Reproduce nothing but the lines from the start of the material through the line that includes "pink triangle: (85, 11)", both ends included, and omit every picture.

BEGIN

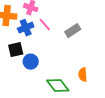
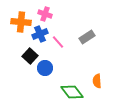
pink line: (45, 25) -> (58, 42), moved
black square: (16, 50) -> (30, 56), turned -35

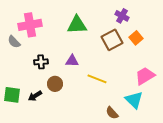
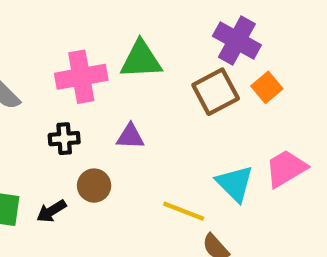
purple cross: (122, 16) -> (237, 41), size x1.5
pink cross: (30, 25) -> (81, 77), moved
yellow line: (97, 79) -> (184, 211), moved
cyan triangle: (134, 100) -> (235, 183), moved

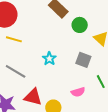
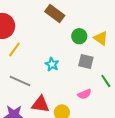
green circle: (80, 25) -> (79, 36), moved
yellow line: (14, 39) -> (14, 49), turned -63

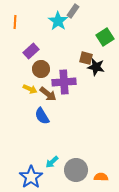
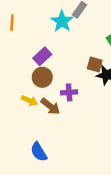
purple rectangle: (31, 51) -> (42, 56), moved
purple cross: (64, 82) -> (69, 92), size x0.6
blue semicircle: (42, 116) -> (39, 152), moved

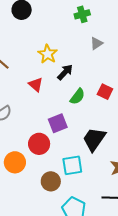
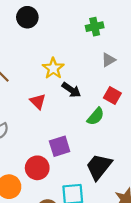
black arrow: (65, 72) -> (71, 90), turned 78
red square: (105, 92) -> (112, 95), moved
green semicircle: (77, 96) -> (96, 116), moved

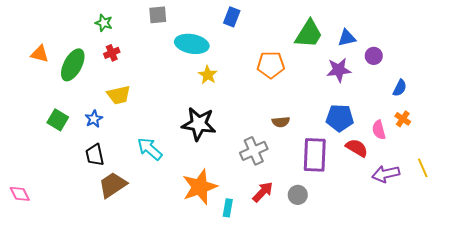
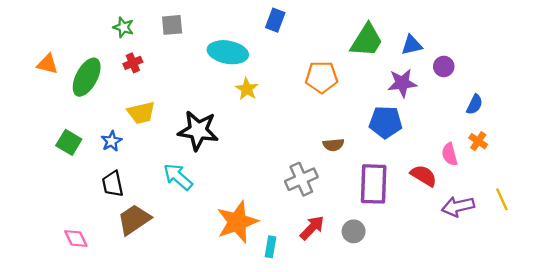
gray square: (158, 15) -> (172, 25), moved
blue pentagon: (340, 118) -> (386, 122), moved
black star: (199, 124) -> (198, 131), moved
pink diamond: (20, 194) -> (76, 238), moved

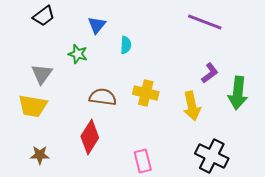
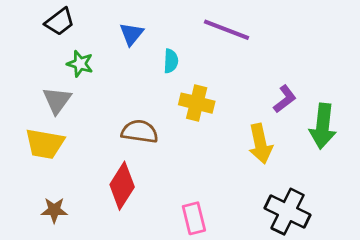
purple line: (205, 22) -> (226, 30), moved
green star: (78, 54) -> (80, 64), moved
yellow cross: (146, 93) -> (197, 103), moved

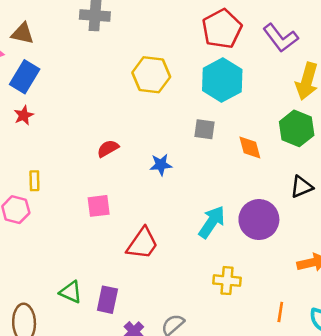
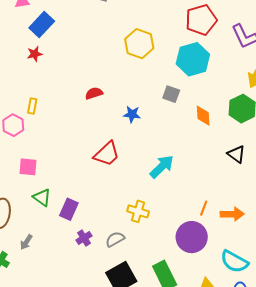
black triangle: (302, 187) -> (236, 154), turned 48
pink square: (99, 206) -> (28, 167), moved
purple circle: (259, 220) -> (192, 237), moved
red trapezoid: (142, 243) -> (107, 154), moved
yellow cross: (227, 281) -> (138, 211), moved
orange line: (280, 312) -> (204, 208), moved

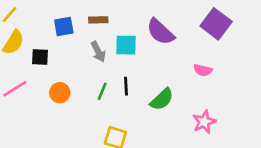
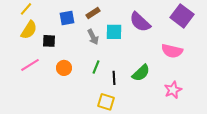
brown rectangle: (98, 20) -> (93, 13), turned -32
pink semicircle: (203, 70) -> (172, 51), size x1.5
black line: (126, 86) -> (114, 78), moved

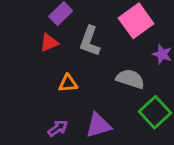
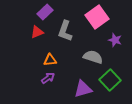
purple triangle: (98, 125) -> (83, 89), moved
purple arrow: (58, 128) -> (48, 78), moved

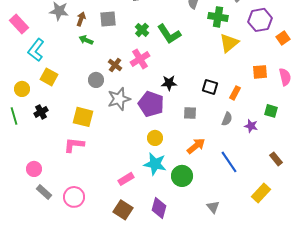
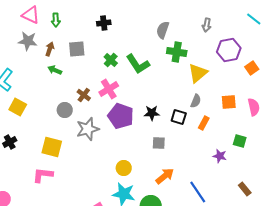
green cross: (218, 17) -> (177, 52), moved
black star: (169, 83) -> (152, 113), moved
purple pentagon: (151, 104) -> (121, 116), moved
gray semicircle: (227, 119) -> (196, 101), moved

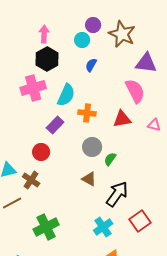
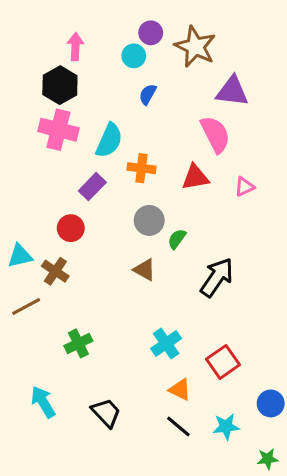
black hexagon: (47, 59) -> (60, 85), moved
pink cross: (33, 88) -> (58, 130), turned 30
pink triangle: (154, 125) -> (245, 187), turned -40
black arrow: (117, 194) -> (217, 277), moved
red square: (140, 221) -> (223, 362), moved
green cross: (46, 227) -> (78, 343), size x0.7

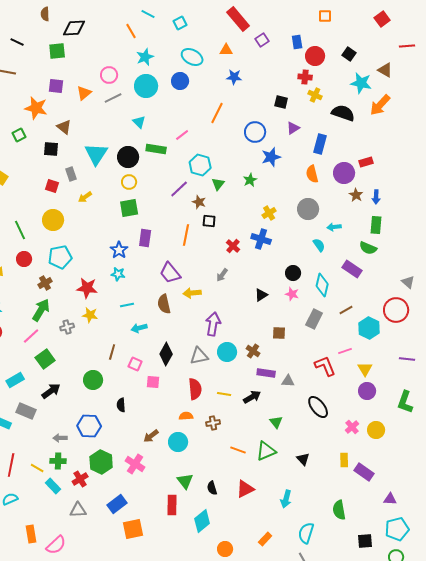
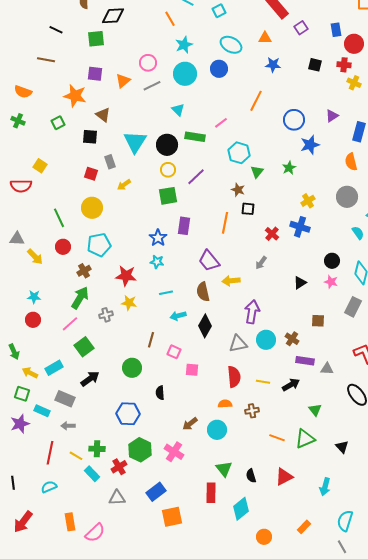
black square: (281, 102) -> (315, 65), moved
purple line: (179, 189) -> (196, 177), moved
black diamond: (166, 354) -> (205, 326), moved
gray arrow: (60, 438) -> (68, 426), moved

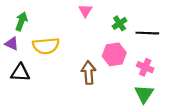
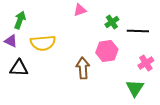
pink triangle: (85, 11) -> (80, 10), turned 40
pink cross: (145, 67) -> (146, 63), moved, turned 35

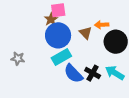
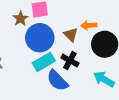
brown star: (51, 19) -> (21, 19), moved
black cross: (93, 73) -> (70, 61), moved

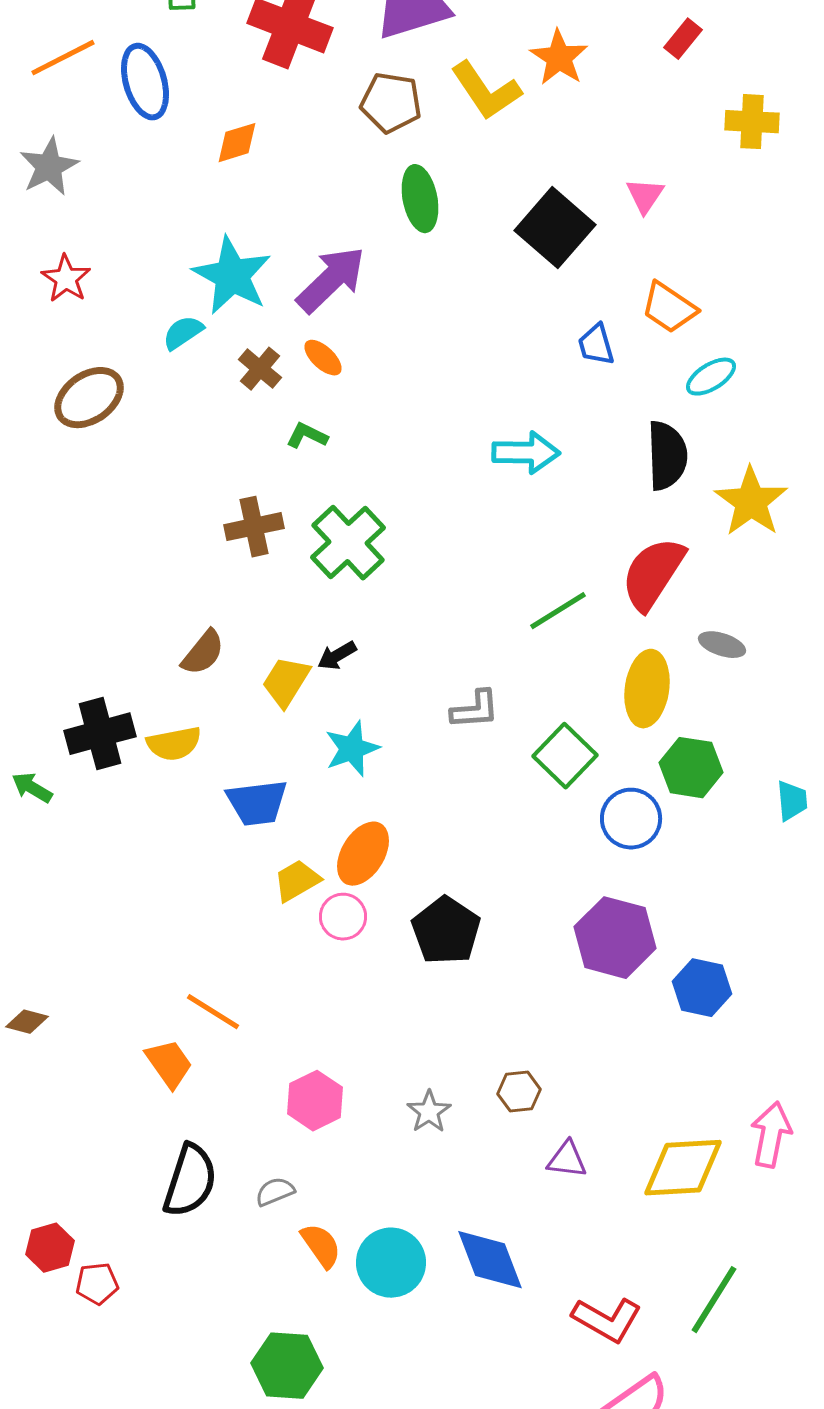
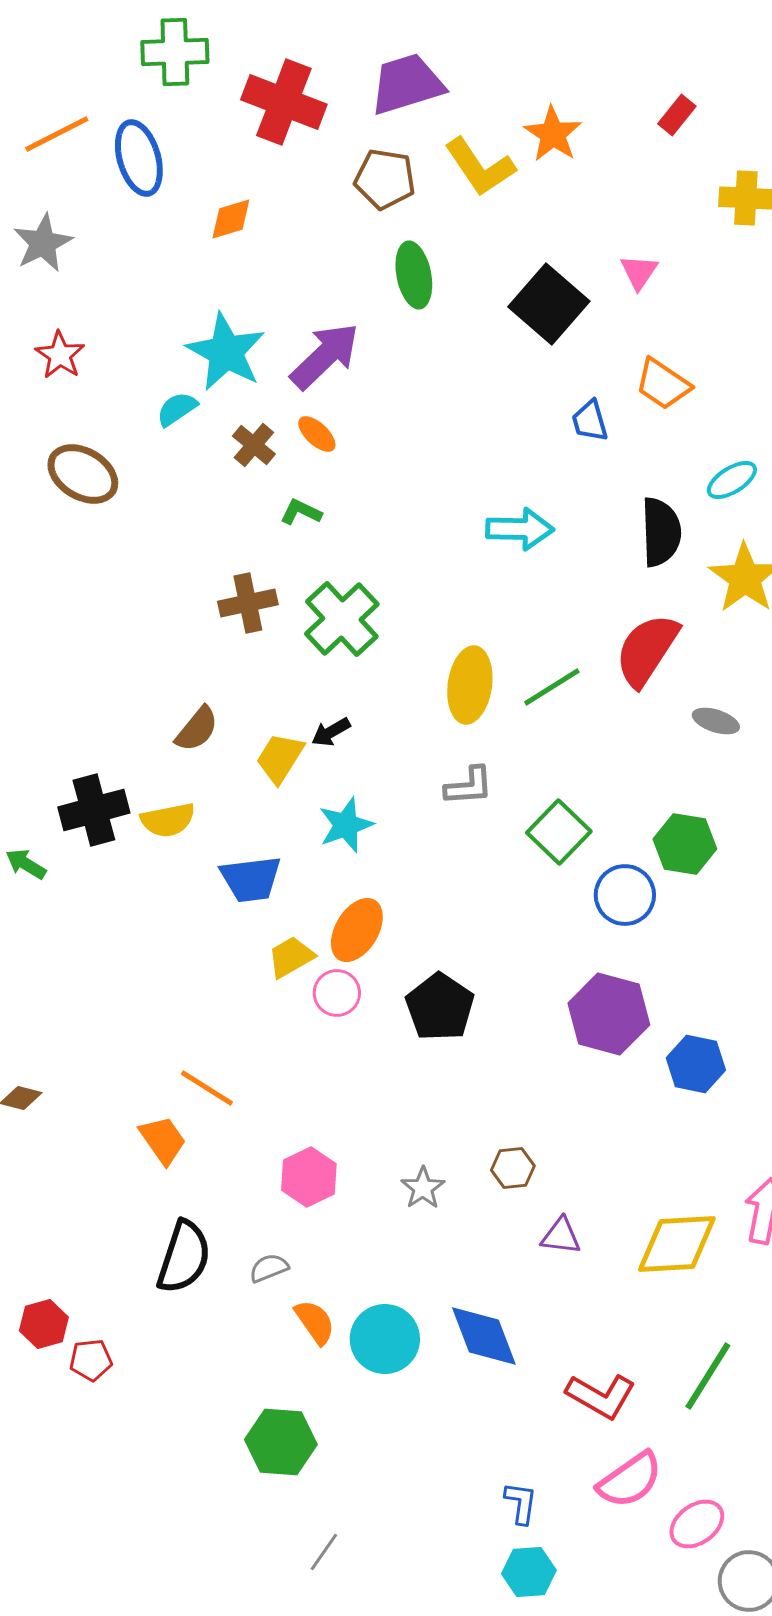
cyan ellipse: (711, 377) -> (732, 480), moved
brown ellipse: (89, 398) -> (83, 474), turned 66
yellow ellipse: (647, 689) -> (470, 685), moved

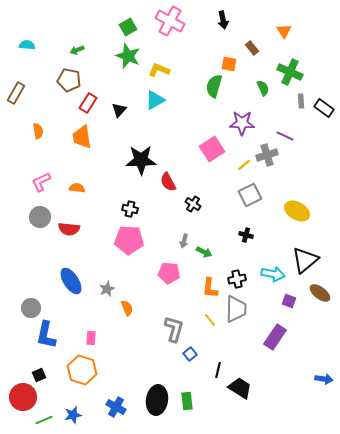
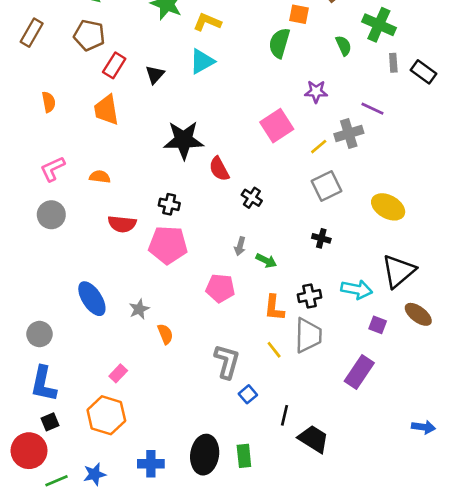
brown rectangle: (16, 93) -> (32, 33), moved
purple star: (242, 123) -> (316, 92), size x0.7
red semicircle: (69, 229) -> (122, 224), moved
blue L-shape: (46, 335) -> (43, 384), moved
pink rectangle: (91, 338) -> (118, 373), turned 40
blue cross: (116, 407) -> (151, 464), turned -30

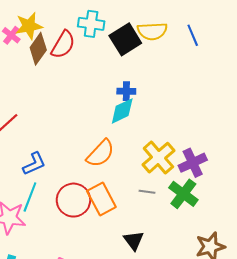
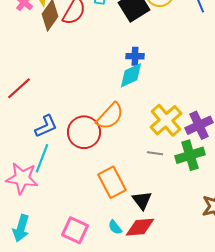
green cross: (183, 194) -> (190, 155), turned 36
orange rectangle: (101, 199) -> (112, 182), moved
red circle: (73, 200) -> (84, 132), moved

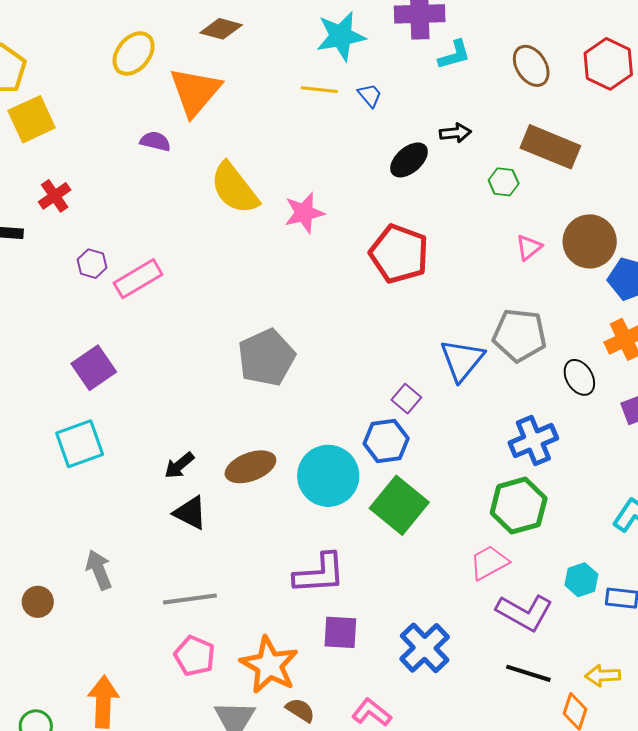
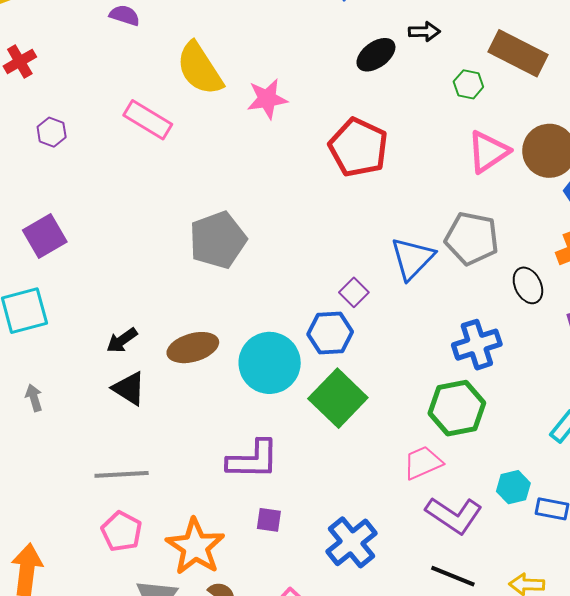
pink triangle: (529, 247) -> (488, 152), size x1.6
pink rectangle: (138, 279) -> (148, 120), moved, turned 57
gray arrow: (99, 570) -> (34, 398), moved, size x0.7
purple square: (340, 632) -> (269, 520), size x0.7

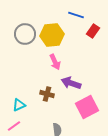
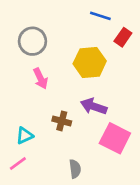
yellow hexagon: (52, 35) -> (90, 62), moved
pink arrow: (55, 62) -> (40, 78), moved
pink square: (87, 107) -> (115, 138), turned -35

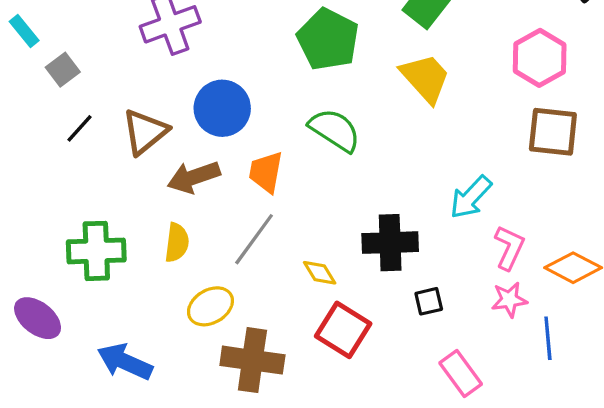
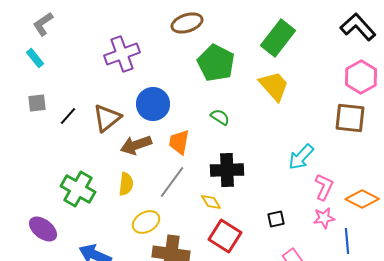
pink hexagon: (540, 58) -> (361, 77), moved
gray square: (63, 70) -> (37, 103), moved, turned 30
green semicircle: (335, 130) -> (220, 117), size x0.6
black cross: (390, 243) -> (227, 170), moved
green cross: (96, 251) -> (78, 189), turned 32

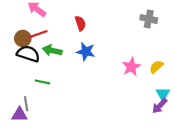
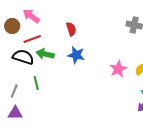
brown circle: (23, 39) -> (12, 26), moved
green line: (42, 82) -> (36, 83), turned 64
gray line: (26, 104) -> (14, 91), moved, turned 32

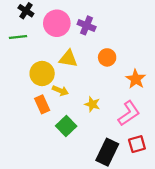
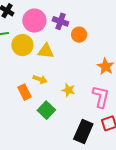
orange circle: (107, 57) -> (79, 35), moved
yellow circle: (42, 73) -> (22, 45), moved
pink L-shape: (129, 113) -> (101, 97), turned -40

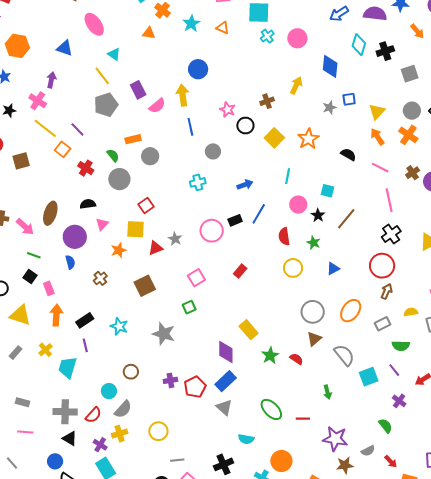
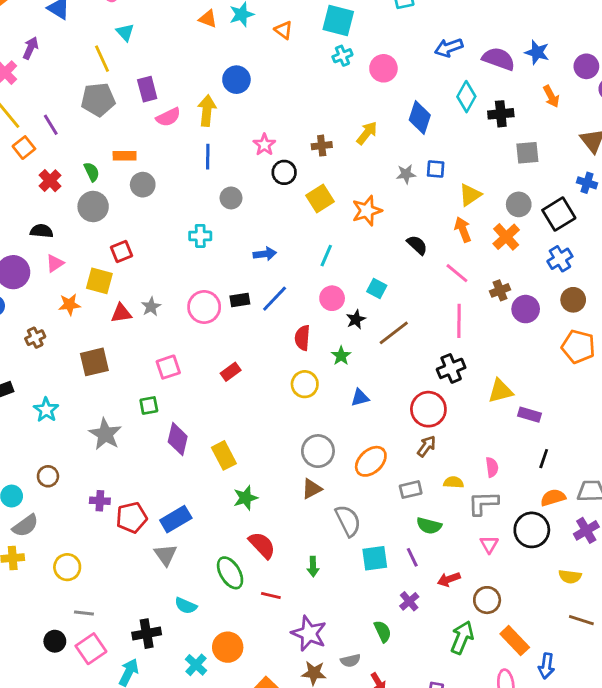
orange triangle: (149, 33) -> (208, 19), moved
purple diamond: (226, 352) -> (178, 439), moved
red semicircle: (296, 359) -> (262, 545), moved, size x1.5

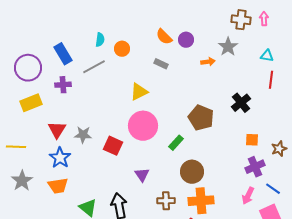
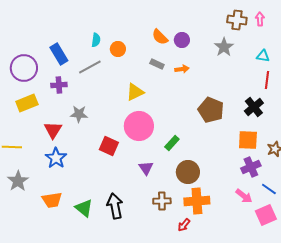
orange arrow: (208, 62) -> (182, 69), moved
black cross: (241, 103) -> (254, 107), moved
brown pentagon: (201, 118) -> (211, 110), moved
gray star: (83, 135) -> (79, 114), moved
orange square: (252, 140) -> (248, 140), size x1.5
purple triangle: (142, 175) -> (146, 168), moved
orange trapezoid: (58, 186) -> (52, 200), moved
pink arrow: (248, 196) -> (244, 196), turned -78

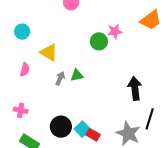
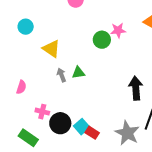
pink semicircle: (25, 70) -> (21, 87), moved
gray arrow: (60, 78) -> (61, 75), turned -48
pink cross: (21, 110) -> (42, 112), moved

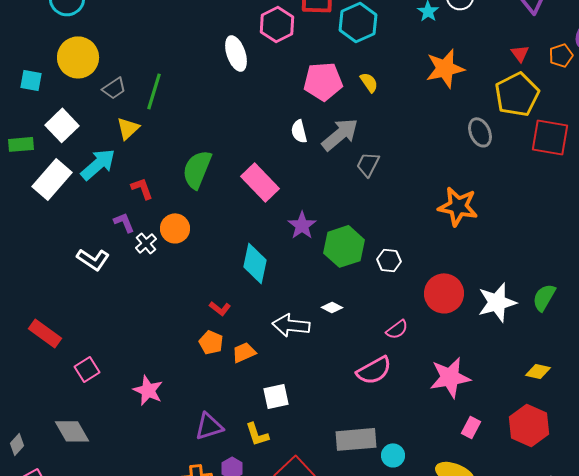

END

FINISHED TASK →
pink line: (45, 25) -> (58, 42), moved
black square: (16, 50) -> (30, 56), turned -35

purple cross: (122, 16) -> (237, 41), size x1.5
pink cross: (30, 25) -> (81, 77), moved
yellow line: (97, 79) -> (184, 211), moved
cyan triangle: (134, 100) -> (235, 183), moved

green circle: (80, 25) -> (79, 36), moved
yellow line: (14, 39) -> (14, 49), turned -63

purple rectangle: (31, 51) -> (42, 56), moved
purple cross: (64, 82) -> (69, 92), size x0.6
blue semicircle: (42, 116) -> (39, 152), moved

black arrow: (65, 72) -> (71, 90), turned 78
red square: (105, 92) -> (112, 95), moved
green semicircle: (77, 96) -> (96, 116), moved

gray square: (158, 15) -> (172, 25), moved
blue pentagon: (340, 118) -> (386, 122), moved
black star: (199, 124) -> (198, 131), moved
pink diamond: (20, 194) -> (76, 238), moved

purple line: (205, 22) -> (226, 30), moved
green star: (78, 54) -> (80, 64), moved
yellow cross: (146, 93) -> (197, 103), moved

black triangle: (302, 187) -> (236, 154), turned 48
pink square: (99, 206) -> (28, 167), moved
purple circle: (259, 220) -> (192, 237), moved
red trapezoid: (142, 243) -> (107, 154), moved
yellow cross: (227, 281) -> (138, 211), moved
orange line: (280, 312) -> (204, 208), moved

brown rectangle: (98, 20) -> (93, 13), turned -32
pink semicircle: (203, 70) -> (172, 51), size x1.5
black line: (126, 86) -> (114, 78), moved

purple triangle: (98, 125) -> (83, 89), moved
purple arrow: (58, 128) -> (48, 78), moved

green cross: (218, 17) -> (177, 52), moved
black star: (169, 83) -> (152, 113), moved
purple pentagon: (151, 104) -> (121, 116), moved
gray semicircle: (227, 119) -> (196, 101), moved

black hexagon: (47, 59) -> (60, 85), moved
pink cross: (33, 88) -> (58, 130), turned 30
pink triangle: (154, 125) -> (245, 187), turned -40
black arrow: (117, 194) -> (217, 277), moved
red square: (140, 221) -> (223, 362), moved
green cross: (46, 227) -> (78, 343), size x0.7

black square: (281, 102) -> (315, 65), moved
purple line: (179, 189) -> (196, 177), moved
black diamond: (166, 354) -> (205, 326), moved
gray arrow: (60, 438) -> (68, 426), moved

pink triangle: (85, 11) -> (80, 10), turned 40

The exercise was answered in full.